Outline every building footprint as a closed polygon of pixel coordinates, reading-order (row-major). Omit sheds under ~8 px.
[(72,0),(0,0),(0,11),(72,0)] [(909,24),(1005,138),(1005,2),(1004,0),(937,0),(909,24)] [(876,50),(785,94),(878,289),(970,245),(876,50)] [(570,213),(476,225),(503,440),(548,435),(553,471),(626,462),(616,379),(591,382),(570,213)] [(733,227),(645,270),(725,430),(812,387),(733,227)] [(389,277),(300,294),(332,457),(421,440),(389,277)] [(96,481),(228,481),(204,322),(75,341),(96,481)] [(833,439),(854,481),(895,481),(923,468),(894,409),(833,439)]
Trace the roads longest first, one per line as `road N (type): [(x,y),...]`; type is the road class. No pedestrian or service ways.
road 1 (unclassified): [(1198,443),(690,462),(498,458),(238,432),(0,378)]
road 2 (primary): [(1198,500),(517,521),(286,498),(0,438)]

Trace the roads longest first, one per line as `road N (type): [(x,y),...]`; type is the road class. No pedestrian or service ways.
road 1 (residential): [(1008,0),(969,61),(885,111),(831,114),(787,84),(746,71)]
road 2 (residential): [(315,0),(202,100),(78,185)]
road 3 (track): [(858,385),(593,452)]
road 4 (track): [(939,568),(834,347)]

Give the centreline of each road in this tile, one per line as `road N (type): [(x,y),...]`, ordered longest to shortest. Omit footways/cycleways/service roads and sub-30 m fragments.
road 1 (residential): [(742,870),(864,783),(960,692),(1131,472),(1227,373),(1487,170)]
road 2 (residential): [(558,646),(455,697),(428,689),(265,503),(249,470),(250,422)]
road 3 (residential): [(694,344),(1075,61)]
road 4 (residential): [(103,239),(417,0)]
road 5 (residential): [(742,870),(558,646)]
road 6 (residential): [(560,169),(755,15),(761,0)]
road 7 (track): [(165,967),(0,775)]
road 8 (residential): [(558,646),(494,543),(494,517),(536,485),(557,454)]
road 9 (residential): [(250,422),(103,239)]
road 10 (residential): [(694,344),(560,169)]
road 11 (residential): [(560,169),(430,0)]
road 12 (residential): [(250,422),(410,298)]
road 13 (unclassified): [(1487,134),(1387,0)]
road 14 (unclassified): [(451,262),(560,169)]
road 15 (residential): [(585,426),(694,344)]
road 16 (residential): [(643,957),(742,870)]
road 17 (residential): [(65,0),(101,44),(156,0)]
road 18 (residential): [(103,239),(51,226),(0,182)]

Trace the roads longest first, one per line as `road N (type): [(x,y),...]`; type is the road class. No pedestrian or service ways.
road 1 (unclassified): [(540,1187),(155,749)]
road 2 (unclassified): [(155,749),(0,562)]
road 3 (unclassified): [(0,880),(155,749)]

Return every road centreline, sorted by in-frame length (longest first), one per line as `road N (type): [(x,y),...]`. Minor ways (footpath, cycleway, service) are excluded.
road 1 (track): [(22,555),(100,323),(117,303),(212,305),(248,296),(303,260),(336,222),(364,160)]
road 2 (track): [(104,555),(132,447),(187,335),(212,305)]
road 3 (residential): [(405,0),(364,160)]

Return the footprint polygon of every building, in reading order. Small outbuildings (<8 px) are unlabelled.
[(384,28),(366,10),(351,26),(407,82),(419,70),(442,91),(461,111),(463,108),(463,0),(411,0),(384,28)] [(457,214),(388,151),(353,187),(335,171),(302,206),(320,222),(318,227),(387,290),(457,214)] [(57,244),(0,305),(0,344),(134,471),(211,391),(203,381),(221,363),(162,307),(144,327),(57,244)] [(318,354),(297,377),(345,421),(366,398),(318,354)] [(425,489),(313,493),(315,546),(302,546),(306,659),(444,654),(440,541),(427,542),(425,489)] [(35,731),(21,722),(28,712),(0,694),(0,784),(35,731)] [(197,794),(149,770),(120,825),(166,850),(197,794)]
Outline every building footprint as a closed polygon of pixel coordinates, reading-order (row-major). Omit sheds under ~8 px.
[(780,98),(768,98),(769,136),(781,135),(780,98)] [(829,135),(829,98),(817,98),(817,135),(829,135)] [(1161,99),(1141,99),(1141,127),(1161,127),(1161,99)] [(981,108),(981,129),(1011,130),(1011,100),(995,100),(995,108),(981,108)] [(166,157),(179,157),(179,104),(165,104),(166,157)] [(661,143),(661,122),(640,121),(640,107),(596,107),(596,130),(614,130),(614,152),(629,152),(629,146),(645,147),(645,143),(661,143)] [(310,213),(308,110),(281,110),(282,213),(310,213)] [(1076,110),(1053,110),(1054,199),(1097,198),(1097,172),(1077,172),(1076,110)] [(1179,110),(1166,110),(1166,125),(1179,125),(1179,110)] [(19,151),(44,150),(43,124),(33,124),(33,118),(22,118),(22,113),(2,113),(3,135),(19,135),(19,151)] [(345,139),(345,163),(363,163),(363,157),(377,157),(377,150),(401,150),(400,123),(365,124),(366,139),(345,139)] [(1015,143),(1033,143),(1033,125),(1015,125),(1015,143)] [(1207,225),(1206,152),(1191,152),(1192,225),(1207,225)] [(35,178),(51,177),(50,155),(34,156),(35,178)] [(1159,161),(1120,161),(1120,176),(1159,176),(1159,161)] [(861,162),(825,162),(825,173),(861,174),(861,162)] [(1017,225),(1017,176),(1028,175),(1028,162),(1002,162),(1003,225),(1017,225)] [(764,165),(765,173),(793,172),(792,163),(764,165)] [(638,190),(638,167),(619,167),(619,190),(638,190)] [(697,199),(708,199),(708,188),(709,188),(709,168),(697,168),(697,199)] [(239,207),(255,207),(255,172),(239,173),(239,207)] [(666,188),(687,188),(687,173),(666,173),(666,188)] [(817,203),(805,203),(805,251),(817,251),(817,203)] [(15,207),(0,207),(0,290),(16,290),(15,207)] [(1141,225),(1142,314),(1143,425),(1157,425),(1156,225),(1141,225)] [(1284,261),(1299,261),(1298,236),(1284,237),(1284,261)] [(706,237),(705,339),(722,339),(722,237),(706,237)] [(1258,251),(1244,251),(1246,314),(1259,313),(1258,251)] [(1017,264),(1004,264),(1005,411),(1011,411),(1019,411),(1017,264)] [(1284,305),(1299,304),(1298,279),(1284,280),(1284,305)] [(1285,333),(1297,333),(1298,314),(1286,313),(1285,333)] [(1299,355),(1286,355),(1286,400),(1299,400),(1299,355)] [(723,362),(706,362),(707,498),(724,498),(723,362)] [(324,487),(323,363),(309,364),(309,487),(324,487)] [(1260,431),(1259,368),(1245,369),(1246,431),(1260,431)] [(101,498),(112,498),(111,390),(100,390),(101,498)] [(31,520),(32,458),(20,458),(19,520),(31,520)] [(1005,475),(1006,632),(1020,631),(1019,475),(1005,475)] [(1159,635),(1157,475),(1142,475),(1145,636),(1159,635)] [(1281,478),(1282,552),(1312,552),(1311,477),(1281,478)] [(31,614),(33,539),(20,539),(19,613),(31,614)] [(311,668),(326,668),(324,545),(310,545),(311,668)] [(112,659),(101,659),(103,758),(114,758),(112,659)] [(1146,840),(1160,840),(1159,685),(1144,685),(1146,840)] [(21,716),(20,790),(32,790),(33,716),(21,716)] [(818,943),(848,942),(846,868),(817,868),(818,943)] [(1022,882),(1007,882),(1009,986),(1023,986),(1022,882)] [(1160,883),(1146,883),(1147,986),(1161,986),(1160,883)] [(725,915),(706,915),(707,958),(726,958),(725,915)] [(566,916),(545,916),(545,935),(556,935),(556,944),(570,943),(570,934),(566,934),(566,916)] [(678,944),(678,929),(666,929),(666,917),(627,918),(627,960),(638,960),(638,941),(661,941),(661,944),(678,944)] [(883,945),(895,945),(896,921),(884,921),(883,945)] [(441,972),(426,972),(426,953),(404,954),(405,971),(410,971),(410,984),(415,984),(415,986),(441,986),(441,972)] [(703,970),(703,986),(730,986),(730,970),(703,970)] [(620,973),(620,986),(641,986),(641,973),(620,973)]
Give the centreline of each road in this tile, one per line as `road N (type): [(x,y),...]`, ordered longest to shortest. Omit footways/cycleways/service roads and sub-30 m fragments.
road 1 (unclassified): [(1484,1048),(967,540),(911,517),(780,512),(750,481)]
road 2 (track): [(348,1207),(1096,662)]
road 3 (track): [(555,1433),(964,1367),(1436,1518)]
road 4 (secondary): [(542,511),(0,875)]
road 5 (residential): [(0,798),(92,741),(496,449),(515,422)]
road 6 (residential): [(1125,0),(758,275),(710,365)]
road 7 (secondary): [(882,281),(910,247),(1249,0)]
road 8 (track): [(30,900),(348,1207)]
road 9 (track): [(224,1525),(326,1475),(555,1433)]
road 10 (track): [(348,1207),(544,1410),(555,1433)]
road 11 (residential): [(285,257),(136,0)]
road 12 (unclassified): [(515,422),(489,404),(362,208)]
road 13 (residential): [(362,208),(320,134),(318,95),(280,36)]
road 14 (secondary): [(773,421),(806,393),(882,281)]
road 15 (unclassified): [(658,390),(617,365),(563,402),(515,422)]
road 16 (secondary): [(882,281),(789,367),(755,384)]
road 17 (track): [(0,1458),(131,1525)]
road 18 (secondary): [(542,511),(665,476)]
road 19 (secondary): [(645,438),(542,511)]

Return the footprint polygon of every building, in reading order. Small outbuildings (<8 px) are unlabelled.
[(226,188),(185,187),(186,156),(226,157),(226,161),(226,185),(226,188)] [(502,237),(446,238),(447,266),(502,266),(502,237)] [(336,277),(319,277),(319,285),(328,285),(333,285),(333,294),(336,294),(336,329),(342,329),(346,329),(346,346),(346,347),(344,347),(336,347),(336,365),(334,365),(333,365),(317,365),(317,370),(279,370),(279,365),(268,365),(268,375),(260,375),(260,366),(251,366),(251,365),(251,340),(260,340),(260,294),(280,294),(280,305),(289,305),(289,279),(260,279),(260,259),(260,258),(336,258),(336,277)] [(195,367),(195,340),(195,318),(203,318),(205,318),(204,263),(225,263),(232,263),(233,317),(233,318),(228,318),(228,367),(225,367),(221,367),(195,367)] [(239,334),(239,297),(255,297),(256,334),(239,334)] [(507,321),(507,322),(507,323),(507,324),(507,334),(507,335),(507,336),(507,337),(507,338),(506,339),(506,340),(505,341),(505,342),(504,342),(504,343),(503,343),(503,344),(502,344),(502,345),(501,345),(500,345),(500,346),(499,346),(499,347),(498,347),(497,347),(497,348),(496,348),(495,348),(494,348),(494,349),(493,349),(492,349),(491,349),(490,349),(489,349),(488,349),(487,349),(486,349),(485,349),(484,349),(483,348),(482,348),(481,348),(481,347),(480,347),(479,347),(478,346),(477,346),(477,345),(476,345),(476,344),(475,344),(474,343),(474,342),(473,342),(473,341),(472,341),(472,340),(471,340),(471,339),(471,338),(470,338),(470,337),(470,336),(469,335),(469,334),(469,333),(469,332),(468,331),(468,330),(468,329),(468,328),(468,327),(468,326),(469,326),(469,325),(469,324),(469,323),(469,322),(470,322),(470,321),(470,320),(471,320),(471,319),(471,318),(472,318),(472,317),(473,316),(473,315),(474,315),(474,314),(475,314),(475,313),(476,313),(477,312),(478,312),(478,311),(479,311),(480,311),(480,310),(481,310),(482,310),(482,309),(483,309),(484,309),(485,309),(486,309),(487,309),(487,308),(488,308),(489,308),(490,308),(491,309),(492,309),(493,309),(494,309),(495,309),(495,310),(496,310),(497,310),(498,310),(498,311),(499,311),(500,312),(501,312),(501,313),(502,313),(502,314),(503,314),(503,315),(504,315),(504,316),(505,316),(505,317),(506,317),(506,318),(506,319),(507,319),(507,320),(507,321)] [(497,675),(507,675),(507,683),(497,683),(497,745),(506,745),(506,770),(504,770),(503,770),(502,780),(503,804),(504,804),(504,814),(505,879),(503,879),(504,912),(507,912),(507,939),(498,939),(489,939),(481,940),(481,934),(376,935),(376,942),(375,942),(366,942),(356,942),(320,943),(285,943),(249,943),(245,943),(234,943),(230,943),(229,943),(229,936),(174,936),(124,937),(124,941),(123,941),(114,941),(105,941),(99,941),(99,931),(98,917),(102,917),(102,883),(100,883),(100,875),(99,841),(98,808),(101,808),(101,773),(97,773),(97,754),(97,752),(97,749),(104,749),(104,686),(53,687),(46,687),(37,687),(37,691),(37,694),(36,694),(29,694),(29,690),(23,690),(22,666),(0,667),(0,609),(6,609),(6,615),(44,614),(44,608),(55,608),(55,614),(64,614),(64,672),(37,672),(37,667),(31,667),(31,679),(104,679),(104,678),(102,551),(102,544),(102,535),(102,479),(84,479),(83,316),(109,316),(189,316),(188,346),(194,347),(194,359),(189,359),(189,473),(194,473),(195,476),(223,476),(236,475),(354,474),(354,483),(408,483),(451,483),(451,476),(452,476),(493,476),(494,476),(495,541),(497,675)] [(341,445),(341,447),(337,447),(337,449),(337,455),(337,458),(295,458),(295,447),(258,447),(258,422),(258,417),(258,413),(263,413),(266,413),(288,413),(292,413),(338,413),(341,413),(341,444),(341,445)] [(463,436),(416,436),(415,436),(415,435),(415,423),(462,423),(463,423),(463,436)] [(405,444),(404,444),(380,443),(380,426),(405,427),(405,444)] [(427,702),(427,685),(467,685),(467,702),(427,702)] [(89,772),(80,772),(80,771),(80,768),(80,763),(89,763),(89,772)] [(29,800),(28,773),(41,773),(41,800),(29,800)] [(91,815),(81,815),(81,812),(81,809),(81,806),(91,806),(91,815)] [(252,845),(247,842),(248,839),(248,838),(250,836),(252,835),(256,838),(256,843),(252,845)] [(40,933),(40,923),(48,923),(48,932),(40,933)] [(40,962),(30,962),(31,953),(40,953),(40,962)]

---------------

Lines in the data that hold "secondary" are to be counted, and the number alone reported.

*Answer area*. 6